§ The problem: After reading the records, print them all again exactly as they stand.

[Entries taken from a collection]

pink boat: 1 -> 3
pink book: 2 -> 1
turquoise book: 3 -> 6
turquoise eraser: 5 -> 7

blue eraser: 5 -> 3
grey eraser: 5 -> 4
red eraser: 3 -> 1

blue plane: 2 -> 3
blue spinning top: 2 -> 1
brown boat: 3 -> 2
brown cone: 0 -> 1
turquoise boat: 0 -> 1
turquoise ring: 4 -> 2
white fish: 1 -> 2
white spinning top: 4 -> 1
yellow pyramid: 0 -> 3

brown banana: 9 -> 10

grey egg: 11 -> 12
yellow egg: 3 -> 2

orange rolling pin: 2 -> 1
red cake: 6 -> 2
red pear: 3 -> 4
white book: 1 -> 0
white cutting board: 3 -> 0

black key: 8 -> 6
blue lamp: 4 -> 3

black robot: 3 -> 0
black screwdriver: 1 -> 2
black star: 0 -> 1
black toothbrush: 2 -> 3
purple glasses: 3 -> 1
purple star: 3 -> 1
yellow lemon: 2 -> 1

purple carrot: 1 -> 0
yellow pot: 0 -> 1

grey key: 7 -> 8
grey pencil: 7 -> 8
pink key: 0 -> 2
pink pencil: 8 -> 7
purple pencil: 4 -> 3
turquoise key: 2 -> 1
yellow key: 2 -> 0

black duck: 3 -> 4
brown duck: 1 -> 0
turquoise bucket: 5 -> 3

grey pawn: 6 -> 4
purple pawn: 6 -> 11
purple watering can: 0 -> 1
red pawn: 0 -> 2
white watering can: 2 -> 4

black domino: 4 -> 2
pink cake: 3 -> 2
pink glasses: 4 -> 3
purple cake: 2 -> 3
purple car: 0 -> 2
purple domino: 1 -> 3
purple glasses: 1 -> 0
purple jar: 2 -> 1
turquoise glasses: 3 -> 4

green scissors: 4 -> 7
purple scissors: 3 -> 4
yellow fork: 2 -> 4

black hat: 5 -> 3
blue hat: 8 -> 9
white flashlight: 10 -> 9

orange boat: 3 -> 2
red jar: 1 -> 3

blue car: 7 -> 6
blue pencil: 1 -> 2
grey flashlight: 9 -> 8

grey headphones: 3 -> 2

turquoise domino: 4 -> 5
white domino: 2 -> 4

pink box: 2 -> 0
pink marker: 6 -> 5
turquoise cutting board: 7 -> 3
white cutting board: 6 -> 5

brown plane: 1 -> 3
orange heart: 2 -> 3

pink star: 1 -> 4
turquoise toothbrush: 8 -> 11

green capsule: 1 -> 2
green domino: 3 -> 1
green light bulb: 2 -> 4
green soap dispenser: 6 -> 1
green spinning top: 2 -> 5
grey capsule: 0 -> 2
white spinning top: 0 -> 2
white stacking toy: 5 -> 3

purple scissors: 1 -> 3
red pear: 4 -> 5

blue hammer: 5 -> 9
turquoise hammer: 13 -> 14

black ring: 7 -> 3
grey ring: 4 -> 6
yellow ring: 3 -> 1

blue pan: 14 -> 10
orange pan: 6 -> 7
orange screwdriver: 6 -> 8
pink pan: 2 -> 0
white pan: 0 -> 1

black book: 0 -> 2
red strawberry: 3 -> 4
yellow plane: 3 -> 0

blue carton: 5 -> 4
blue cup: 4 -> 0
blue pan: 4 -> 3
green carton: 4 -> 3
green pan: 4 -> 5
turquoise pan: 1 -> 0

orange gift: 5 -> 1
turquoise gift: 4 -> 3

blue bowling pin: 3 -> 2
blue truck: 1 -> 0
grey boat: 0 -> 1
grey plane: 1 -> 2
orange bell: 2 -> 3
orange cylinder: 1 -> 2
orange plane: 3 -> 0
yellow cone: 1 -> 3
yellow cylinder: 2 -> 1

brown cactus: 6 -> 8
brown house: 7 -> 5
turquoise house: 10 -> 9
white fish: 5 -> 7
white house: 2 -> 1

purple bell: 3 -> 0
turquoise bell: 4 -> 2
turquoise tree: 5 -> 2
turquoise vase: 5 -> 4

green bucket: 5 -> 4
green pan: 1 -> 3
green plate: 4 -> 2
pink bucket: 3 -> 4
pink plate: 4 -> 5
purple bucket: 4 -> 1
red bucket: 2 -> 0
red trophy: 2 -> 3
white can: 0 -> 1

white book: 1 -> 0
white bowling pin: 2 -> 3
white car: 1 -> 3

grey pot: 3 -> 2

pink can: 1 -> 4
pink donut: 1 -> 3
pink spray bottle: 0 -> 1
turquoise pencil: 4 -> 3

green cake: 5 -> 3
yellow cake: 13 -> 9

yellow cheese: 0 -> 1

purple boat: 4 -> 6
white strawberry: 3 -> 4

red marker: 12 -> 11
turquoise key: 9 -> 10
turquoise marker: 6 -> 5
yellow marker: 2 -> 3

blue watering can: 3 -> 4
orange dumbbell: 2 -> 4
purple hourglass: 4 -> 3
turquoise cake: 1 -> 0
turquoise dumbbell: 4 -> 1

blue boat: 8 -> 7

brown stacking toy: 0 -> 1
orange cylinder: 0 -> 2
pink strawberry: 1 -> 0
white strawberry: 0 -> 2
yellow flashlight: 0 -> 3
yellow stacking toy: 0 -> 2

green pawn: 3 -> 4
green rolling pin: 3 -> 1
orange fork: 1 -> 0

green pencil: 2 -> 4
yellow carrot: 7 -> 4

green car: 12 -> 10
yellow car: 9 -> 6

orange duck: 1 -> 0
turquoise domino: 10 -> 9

§ Response for this exercise:
pink boat: 1 -> 3
pink book: 2 -> 1
turquoise book: 3 -> 6
turquoise eraser: 5 -> 7

blue eraser: 5 -> 3
grey eraser: 5 -> 4
red eraser: 3 -> 1

blue plane: 2 -> 3
blue spinning top: 2 -> 1
brown boat: 3 -> 2
brown cone: 0 -> 1
turquoise boat: 0 -> 1
turquoise ring: 4 -> 2
white fish: 1 -> 2
white spinning top: 4 -> 1
yellow pyramid: 0 -> 3

brown banana: 9 -> 10

grey egg: 11 -> 12
yellow egg: 3 -> 2

orange rolling pin: 2 -> 1
red cake: 6 -> 2
red pear: 3 -> 4
white book: 1 -> 0
white cutting board: 3 -> 0

black key: 8 -> 6
blue lamp: 4 -> 3

black robot: 3 -> 0
black screwdriver: 1 -> 2
black star: 0 -> 1
black toothbrush: 2 -> 3
purple glasses: 3 -> 1
purple star: 3 -> 1
yellow lemon: 2 -> 1

purple carrot: 1 -> 0
yellow pot: 0 -> 1

grey key: 7 -> 8
grey pencil: 7 -> 8
pink key: 0 -> 2
pink pencil: 8 -> 7
purple pencil: 4 -> 3
turquoise key: 2 -> 1
yellow key: 2 -> 0

black duck: 3 -> 4
brown duck: 1 -> 0
turquoise bucket: 5 -> 3

grey pawn: 6 -> 4
purple pawn: 6 -> 11
purple watering can: 0 -> 1
red pawn: 0 -> 2
white watering can: 2 -> 4

black domino: 4 -> 2
pink cake: 3 -> 2
pink glasses: 4 -> 3
purple cake: 2 -> 3
purple car: 0 -> 2
purple domino: 1 -> 3
purple glasses: 1 -> 0
purple jar: 2 -> 1
turquoise glasses: 3 -> 4

green scissors: 4 -> 7
purple scissors: 3 -> 4
yellow fork: 2 -> 4

black hat: 5 -> 3
blue hat: 8 -> 9
white flashlight: 10 -> 9

orange boat: 3 -> 2
red jar: 1 -> 3

blue car: 7 -> 6
blue pencil: 1 -> 2
grey flashlight: 9 -> 8

grey headphones: 3 -> 2

turquoise domino: 4 -> 5
white domino: 2 -> 4

pink box: 2 -> 0
pink marker: 6 -> 5
turquoise cutting board: 7 -> 3
white cutting board: 6 -> 5

brown plane: 1 -> 3
orange heart: 2 -> 3

pink star: 1 -> 4
turquoise toothbrush: 8 -> 11

green capsule: 1 -> 2
green domino: 3 -> 1
green light bulb: 2 -> 4
green soap dispenser: 6 -> 1
green spinning top: 2 -> 5
grey capsule: 0 -> 2
white spinning top: 0 -> 2
white stacking toy: 5 -> 3

purple scissors: 1 -> 3
red pear: 4 -> 5

blue hammer: 5 -> 9
turquoise hammer: 13 -> 14

black ring: 7 -> 3
grey ring: 4 -> 6
yellow ring: 3 -> 1

blue pan: 14 -> 10
orange pan: 6 -> 7
orange screwdriver: 6 -> 8
pink pan: 2 -> 0
white pan: 0 -> 1

black book: 0 -> 2
red strawberry: 3 -> 4
yellow plane: 3 -> 0

blue carton: 5 -> 4
blue cup: 4 -> 0
blue pan: 4 -> 3
green carton: 4 -> 3
green pan: 4 -> 5
turquoise pan: 1 -> 0

orange gift: 5 -> 1
turquoise gift: 4 -> 3

blue bowling pin: 3 -> 2
blue truck: 1 -> 0
grey boat: 0 -> 1
grey plane: 1 -> 2
orange bell: 2 -> 3
orange cylinder: 1 -> 2
orange plane: 3 -> 0
yellow cone: 1 -> 3
yellow cylinder: 2 -> 1

brown cactus: 6 -> 8
brown house: 7 -> 5
turquoise house: 10 -> 9
white fish: 5 -> 7
white house: 2 -> 1

purple bell: 3 -> 0
turquoise bell: 4 -> 2
turquoise tree: 5 -> 2
turquoise vase: 5 -> 4

green bucket: 5 -> 4
green pan: 1 -> 3
green plate: 4 -> 2
pink bucket: 3 -> 4
pink plate: 4 -> 5
purple bucket: 4 -> 1
red bucket: 2 -> 0
red trophy: 2 -> 3
white can: 0 -> 1

white book: 1 -> 0
white bowling pin: 2 -> 3
white car: 1 -> 3

grey pot: 3 -> 2

pink can: 1 -> 4
pink donut: 1 -> 3
pink spray bottle: 0 -> 1
turquoise pencil: 4 -> 3

green cake: 5 -> 3
yellow cake: 13 -> 9

yellow cheese: 0 -> 1

purple boat: 4 -> 6
white strawberry: 3 -> 4

red marker: 12 -> 11
turquoise key: 9 -> 10
turquoise marker: 6 -> 5
yellow marker: 2 -> 3

blue watering can: 3 -> 4
orange dumbbell: 2 -> 4
purple hourglass: 4 -> 3
turquoise cake: 1 -> 0
turquoise dumbbell: 4 -> 1

blue boat: 8 -> 7

brown stacking toy: 0 -> 1
orange cylinder: 0 -> 2
pink strawberry: 1 -> 0
white strawberry: 0 -> 2
yellow flashlight: 0 -> 3
yellow stacking toy: 0 -> 2

green pawn: 3 -> 4
green rolling pin: 3 -> 1
orange fork: 1 -> 0

green pencil: 2 -> 4
yellow carrot: 7 -> 4

green car: 12 -> 10
yellow car: 9 -> 6

orange duck: 1 -> 0
turquoise domino: 10 -> 9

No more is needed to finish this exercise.